DIRECTIONS:
Copy out every line in the entries below that includes "minus".

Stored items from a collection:
# # # # #
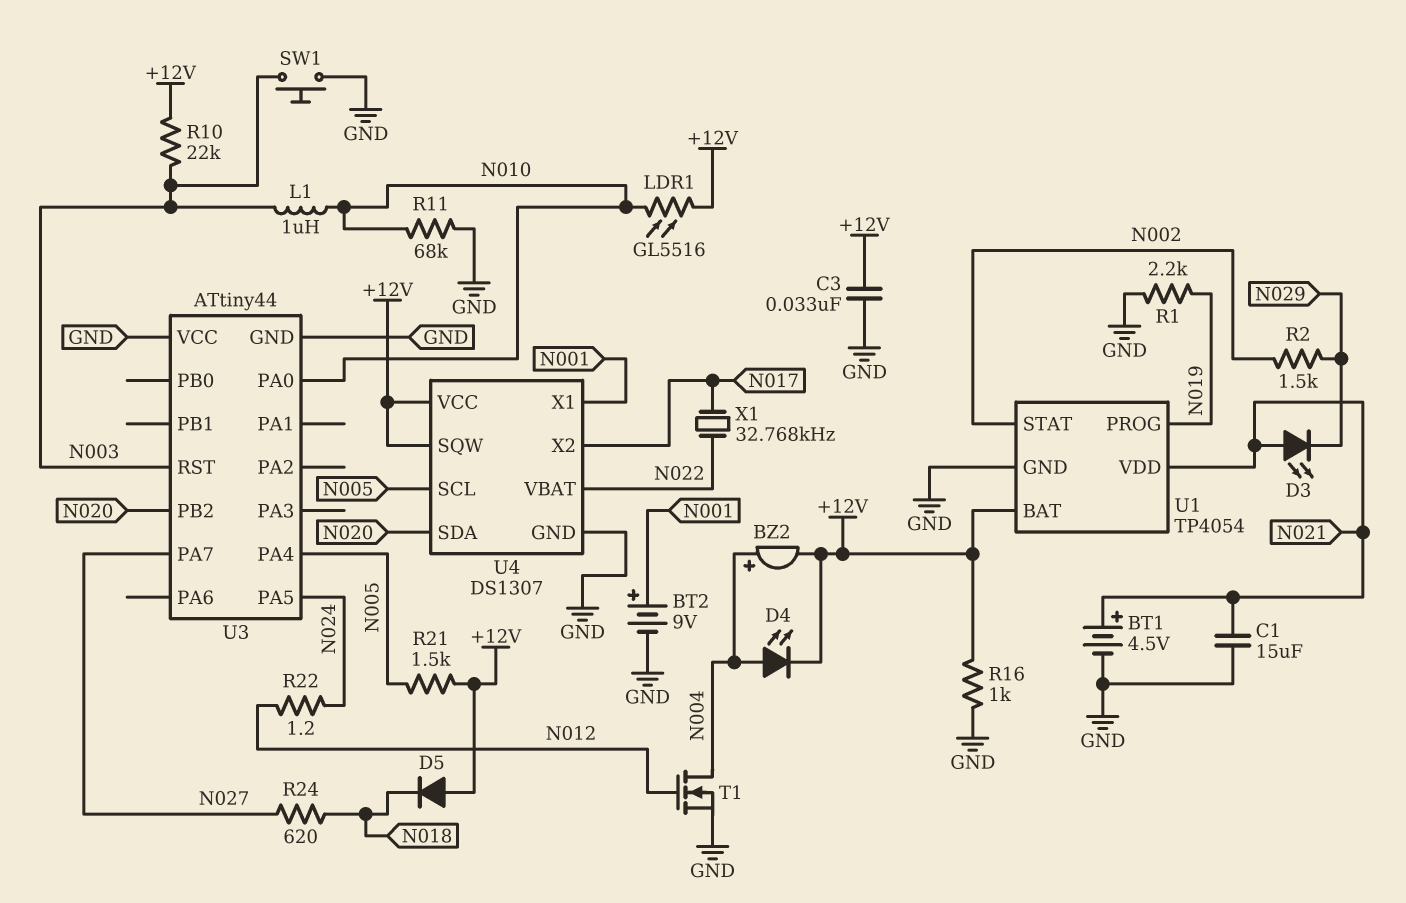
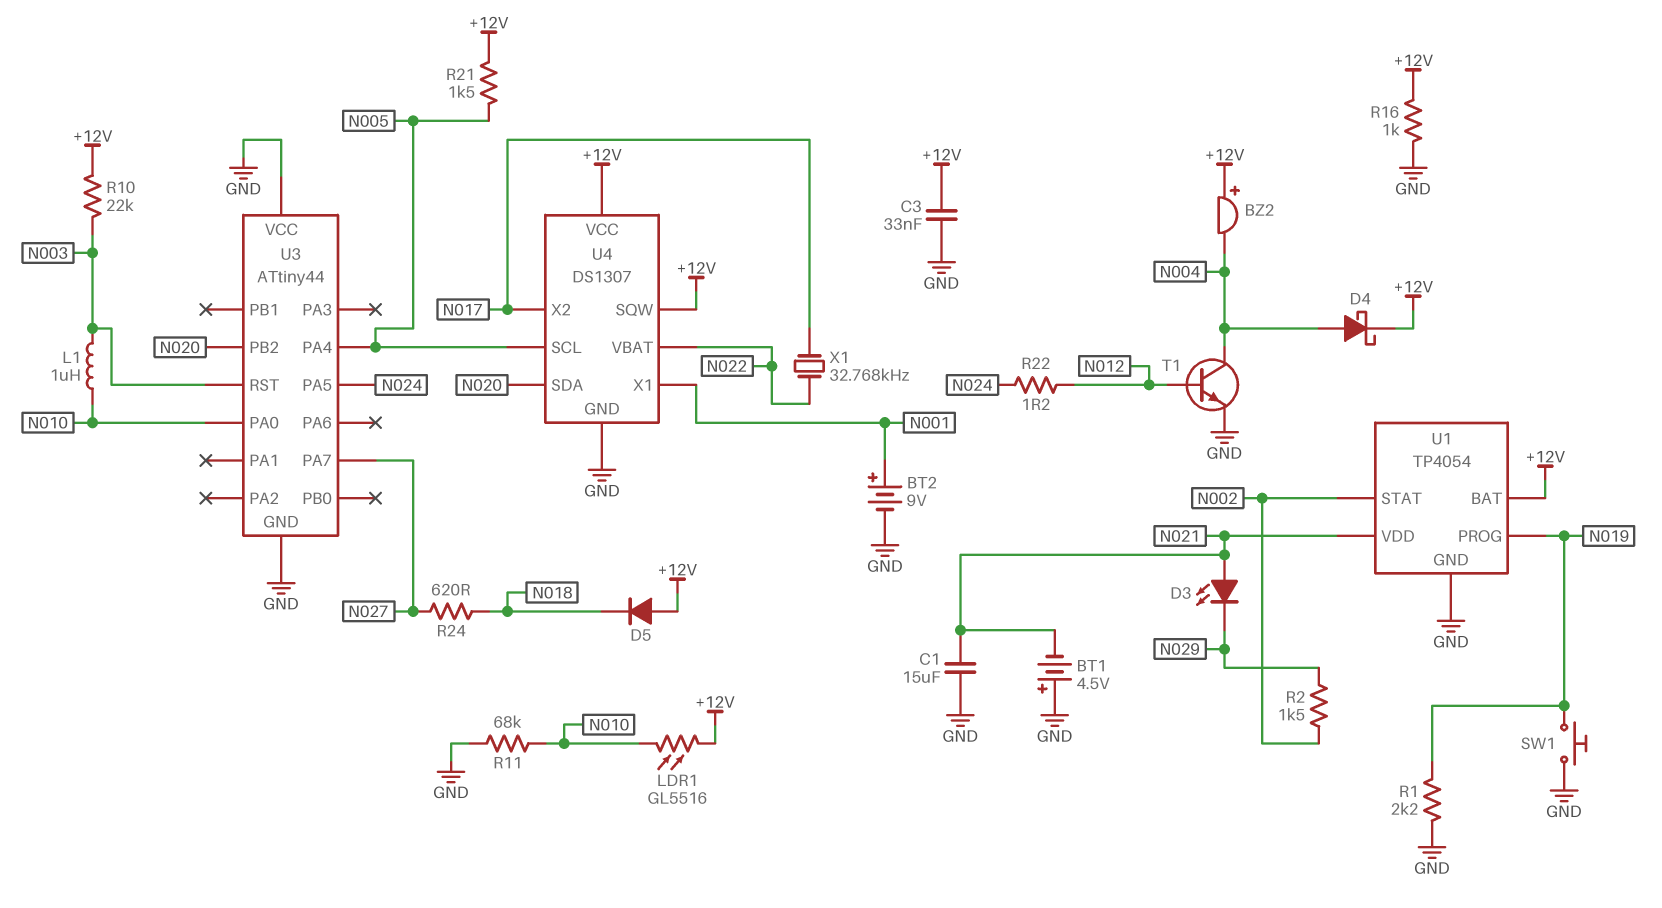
BT1: 4.5V (plus N021, minus GND) -> 4.5V (plus GND, minus N021)
BZ2: buzzer (plus N004, minus +12V) -> buzzer (plus +12V, minus N004)
D4: LED (A N004, K +12V) -> schottky (A N004, K +12V)
SW1: button (GND, N003) -> button (GND, N019)
T1: NMOS (G N012, D N004, S GND) -> NPN (B N012, C N004, E GND)

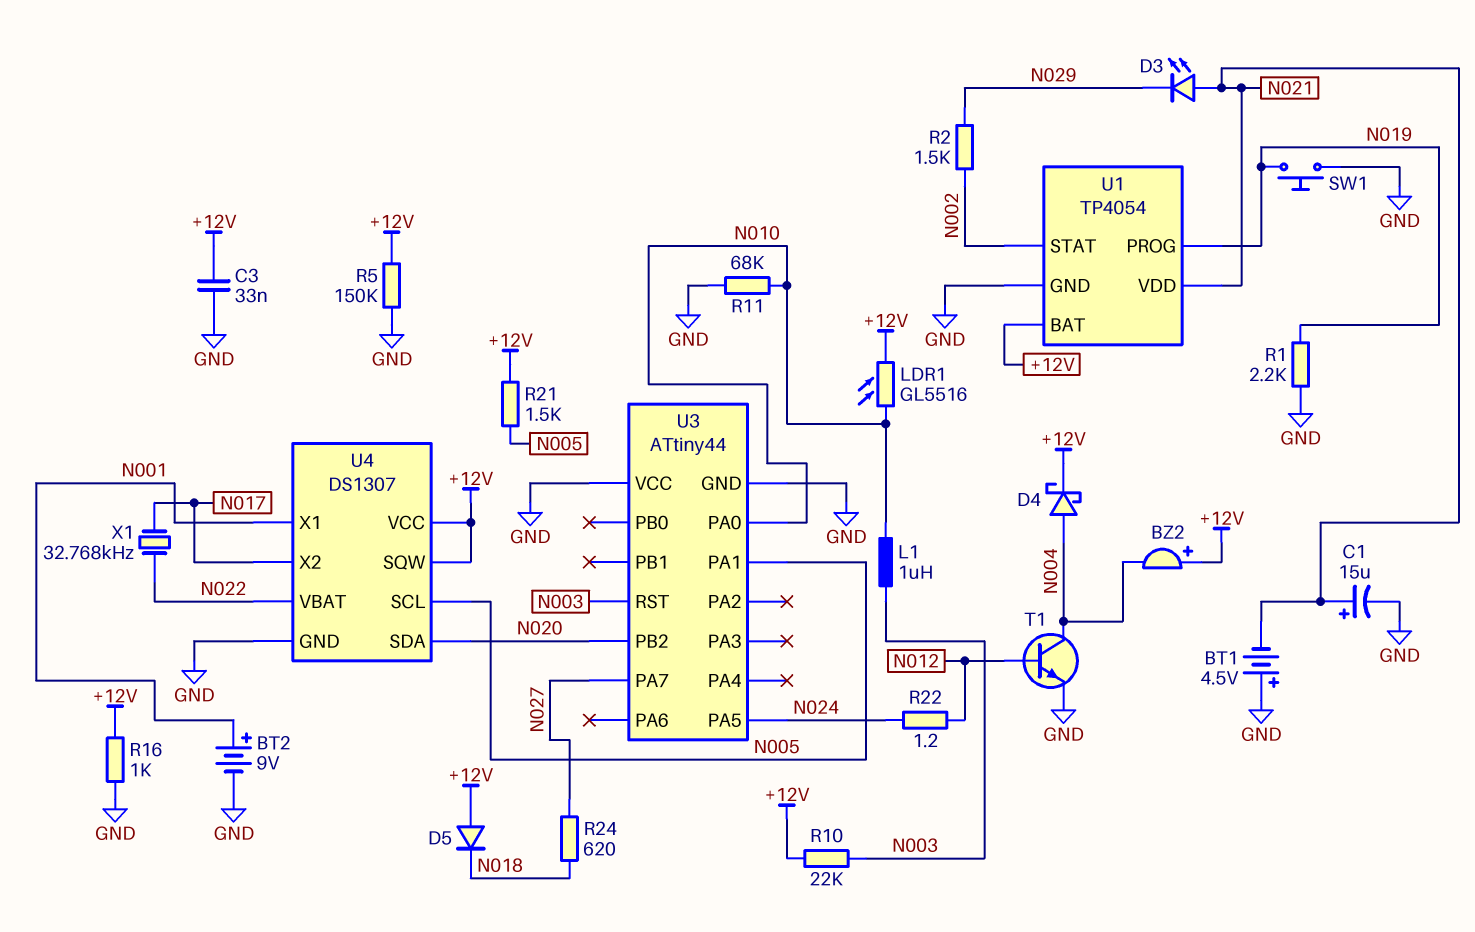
C1: 15uF (GND, N021) -> 15uF (plus N021, minus GND)
R5: none -> 150k (+12V, GND)
U3 pin PA1: none -> N005
U3 pin PA4: N005 -> none

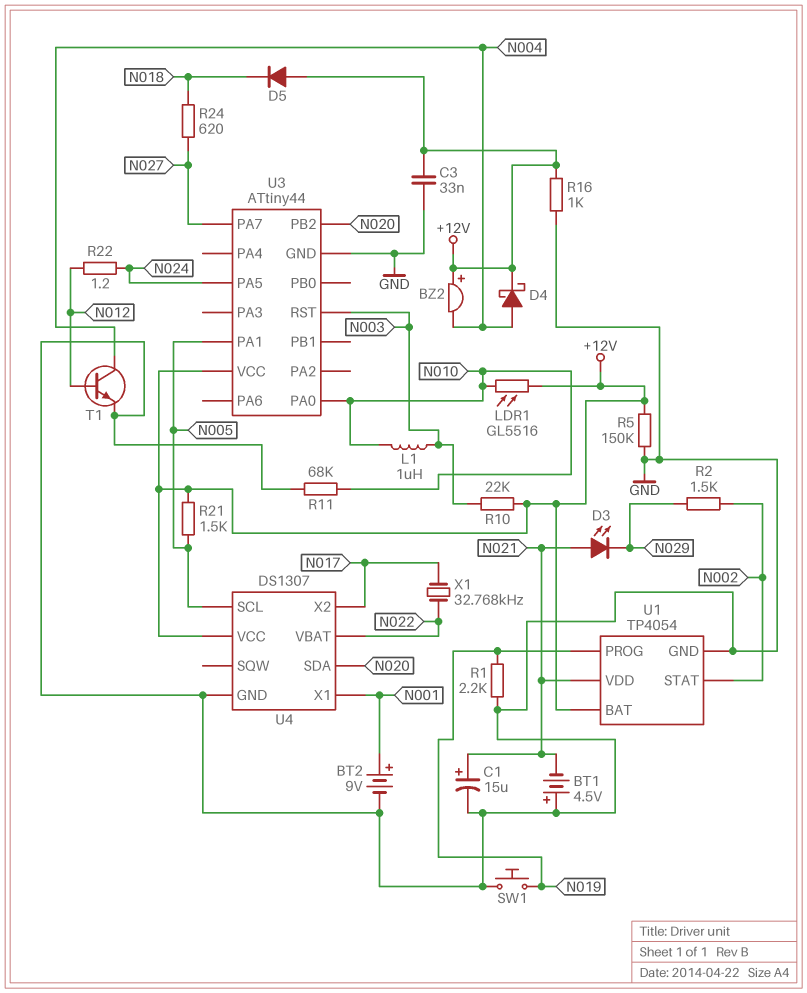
U3 pin VCC: GND -> +12V
U4 pin SQW: +12V -> none

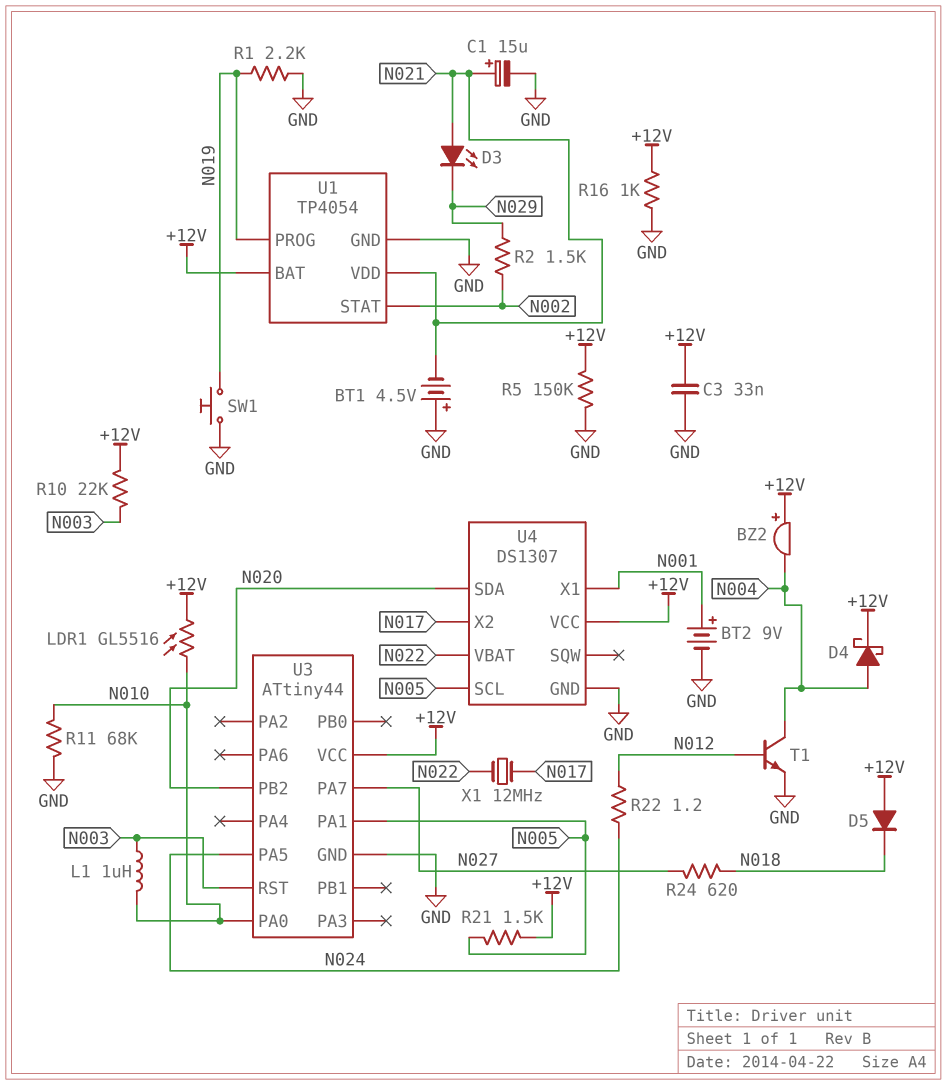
X1: 32.768kHz (N017, N022) -> 12MHz (N017, N022)

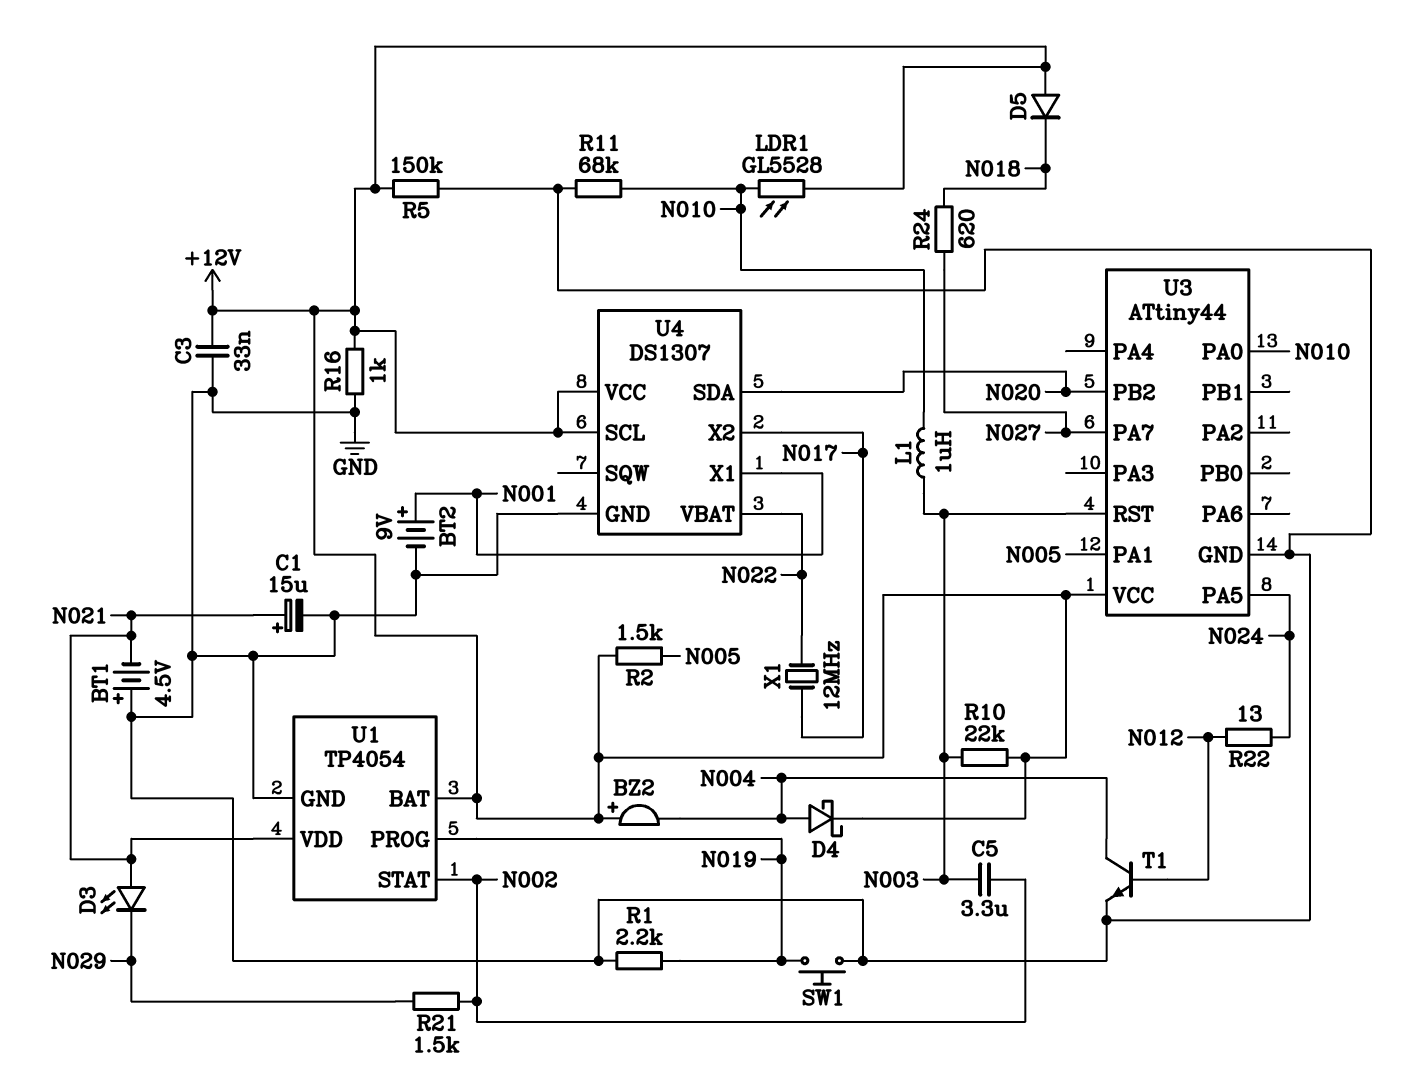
C5: none -> 3.3uF (N002, N003)
LDR1: GL5516 (+12V, N010) -> GL5528 (+12V, N010)
R2: 1.5k (N002, N029) -> 1.5k (+12V, N005)
R21: 1.5k (+12V, N005) -> 1.5k (N002, N029)
R22: 1.2 (N012, N024) -> 13 (N012, N024)
U4 pin SCL: N005 -> +12V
# # # # #
ANSWER BOX:
BT1: 4.5V (plus N021, minus GND) -> 4.5V (plus GND, minus N021)
BZ2: buzzer (plus N004, minus +12V) -> buzzer (plus +12V, minus N004)
C1: 15uF (GND, N021) -> 15uF (plus N021, minus GND)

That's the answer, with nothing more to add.